━━━━━ RAW DATA ━━━━━

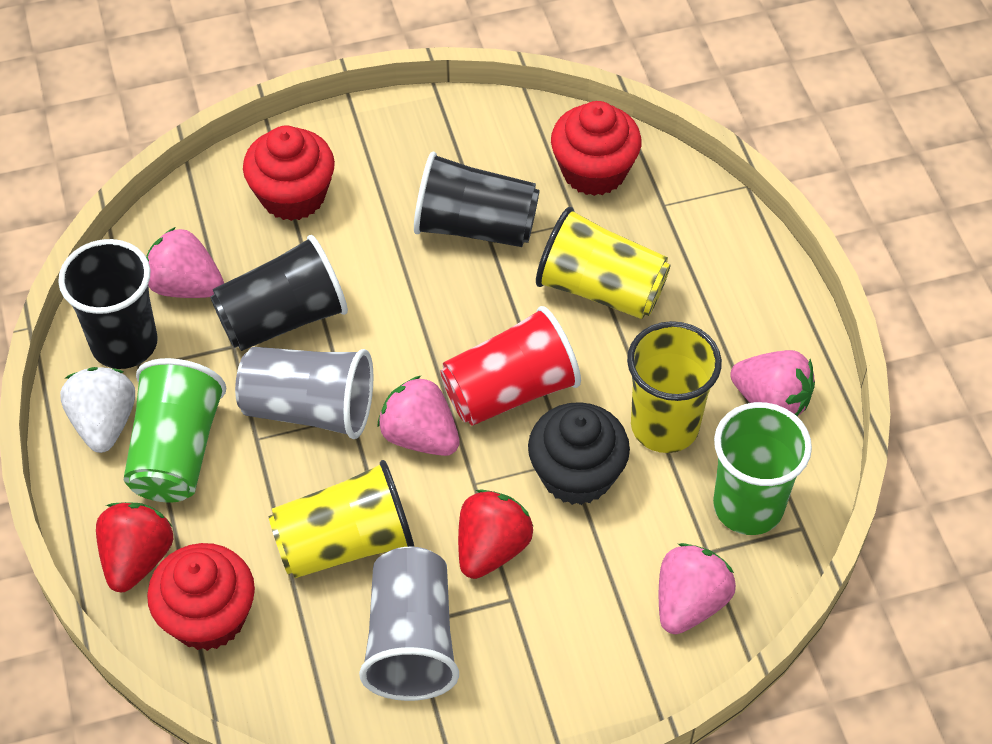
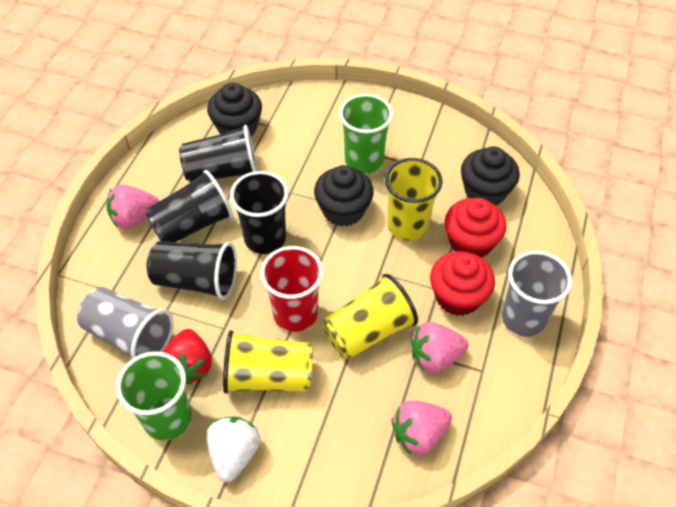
black cup: 3 -> 4
black cupcake: 1 -> 3
pink strawberry: 4 -> 3
red cupcake: 3 -> 2
red strawberry: 2 -> 1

━━━━━

- **TASK DESCRIPTION**:
Except for pictures, copy the records above exactly.

- **SOLUTION TO THE PROBLEM**:
black cup: 3 -> 4
black cupcake: 1 -> 3
pink strawberry: 4 -> 3
red cupcake: 3 -> 2
red strawberry: 2 -> 1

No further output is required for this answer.